Input records Block Start
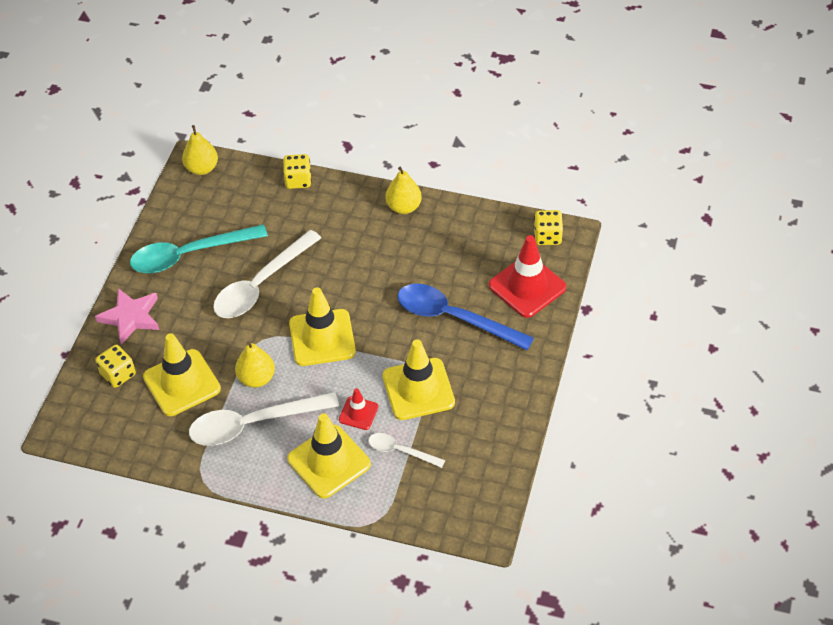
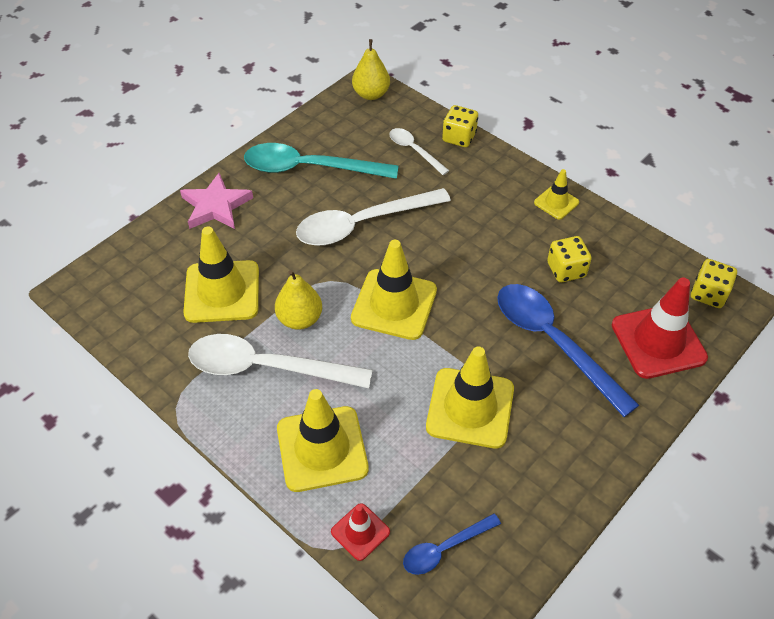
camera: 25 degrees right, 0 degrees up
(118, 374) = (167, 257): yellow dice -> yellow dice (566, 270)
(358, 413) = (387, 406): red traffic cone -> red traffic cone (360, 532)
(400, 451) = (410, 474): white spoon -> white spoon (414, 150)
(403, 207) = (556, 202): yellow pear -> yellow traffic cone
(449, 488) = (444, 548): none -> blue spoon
Input records Block End
Starting with the top line, write out all the data above exactly; keep the pictures out.

camera: 25 degrees right, 0 degrees up
(118, 374) = (167, 257): yellow dice -> yellow dice (566, 270)
(358, 413) = (387, 406): red traffic cone -> red traffic cone (360, 532)
(400, 451) = (410, 474): white spoon -> white spoon (414, 150)
(403, 207) = (556, 202): yellow pear -> yellow traffic cone
(449, 488) = (444, 548): none -> blue spoon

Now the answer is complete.